BEGIN Provided data
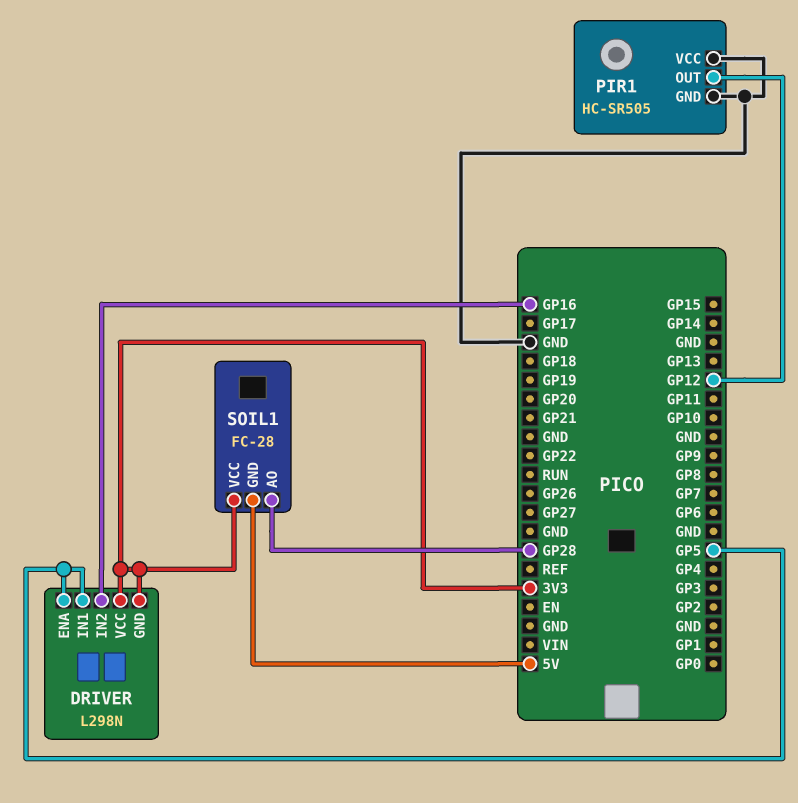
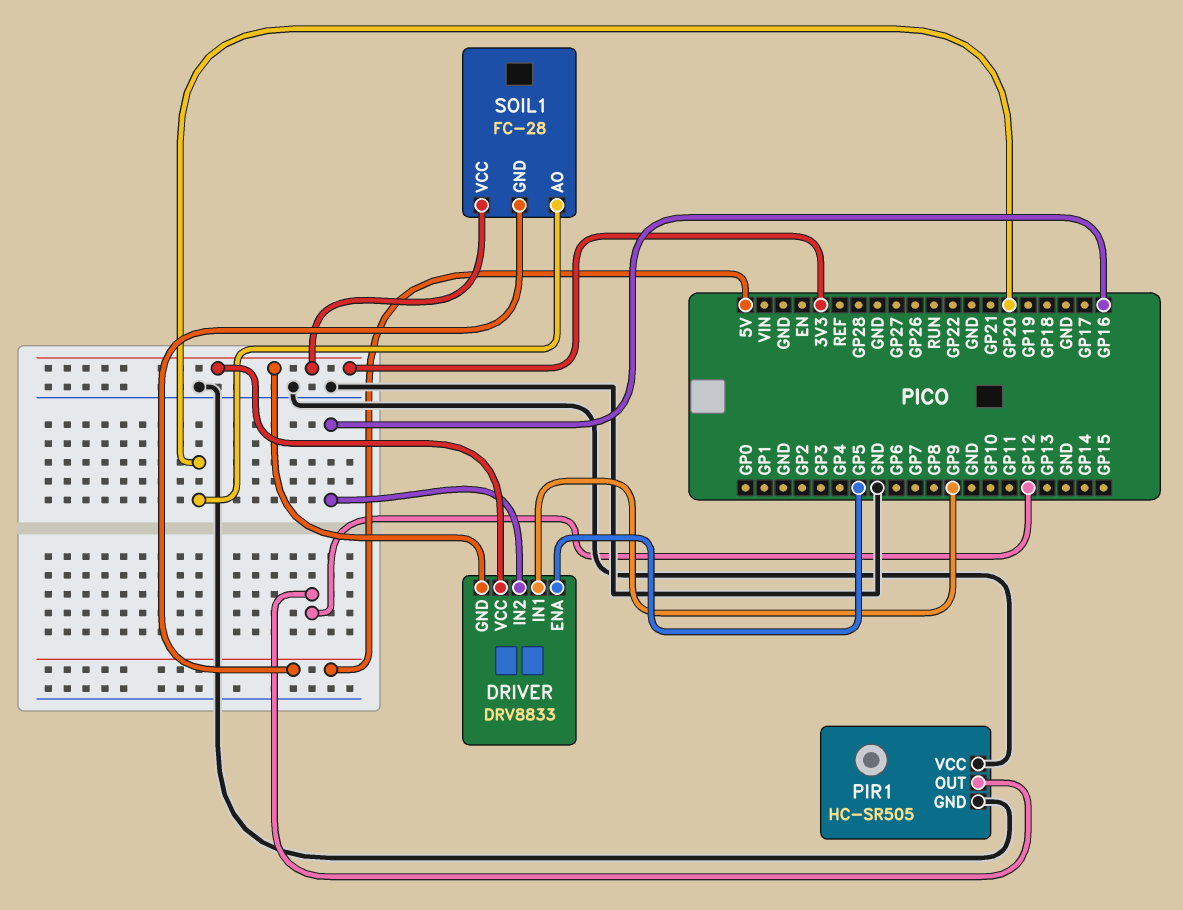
DRIVER: L298N -> DRV8833
DRIVER pin IN1: GP5 -> GP9
SOIL1 pin AO: GP28 -> GP20

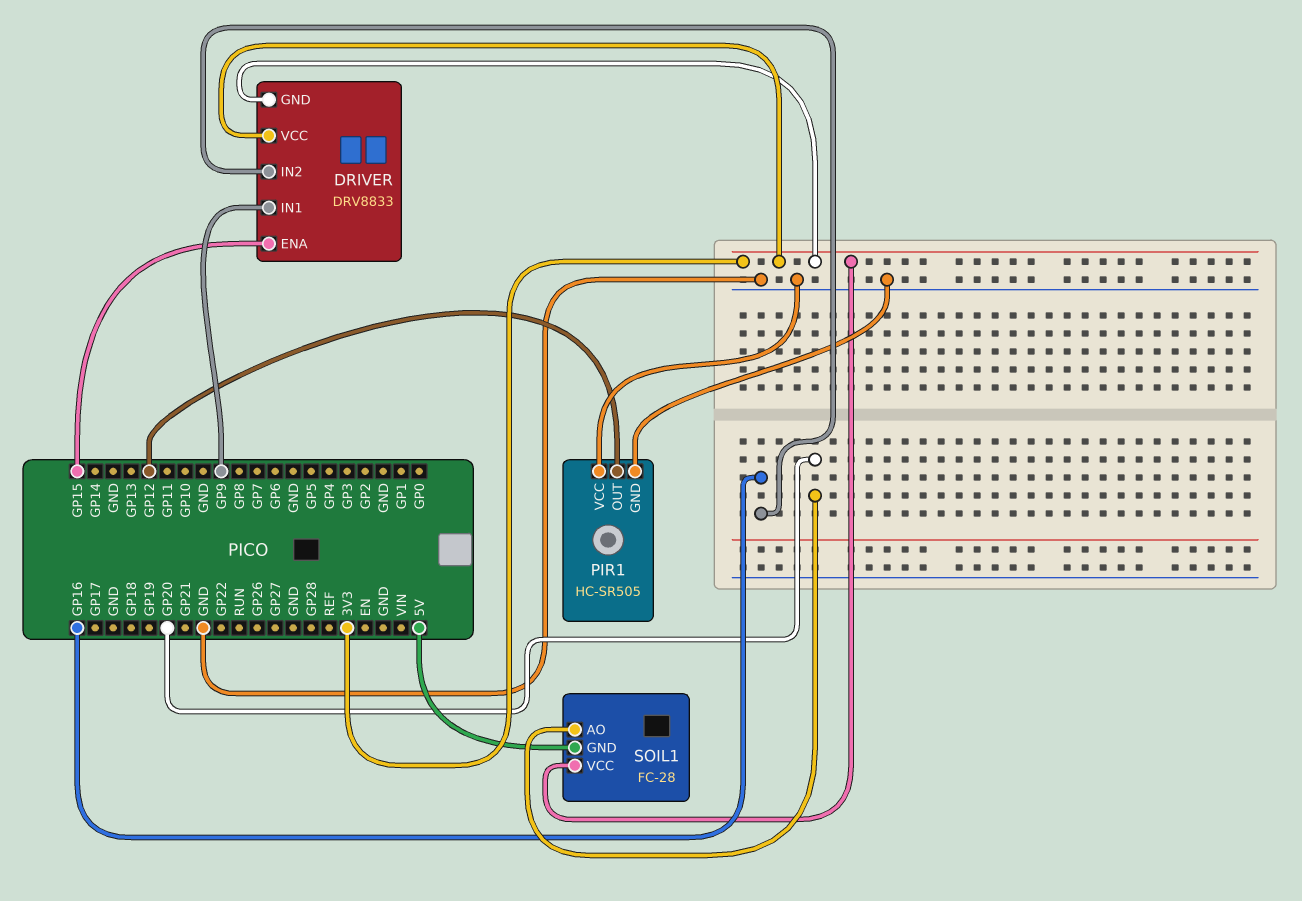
DRIVER pin ENA: GP5 -> GP15

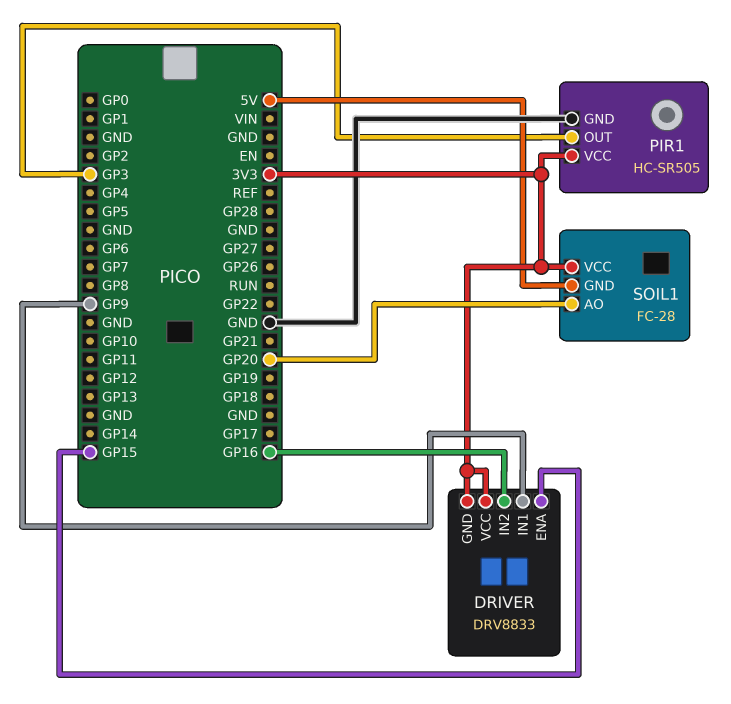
PIR1 pin OUT: GP12 -> GP3
PIR1 pin VCC: GND -> 3V3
END Provided data
What you have to do:
Give back exactly the lines from the one containing "SOIL1 pin AO: GP28 -> GP20" through the last line above, both included, and none of the pictures.

Completed exercise:
SOIL1 pin AO: GP28 -> GP20

DRIVER pin ENA: GP5 -> GP15

PIR1 pin OUT: GP12 -> GP3
PIR1 pin VCC: GND -> 3V3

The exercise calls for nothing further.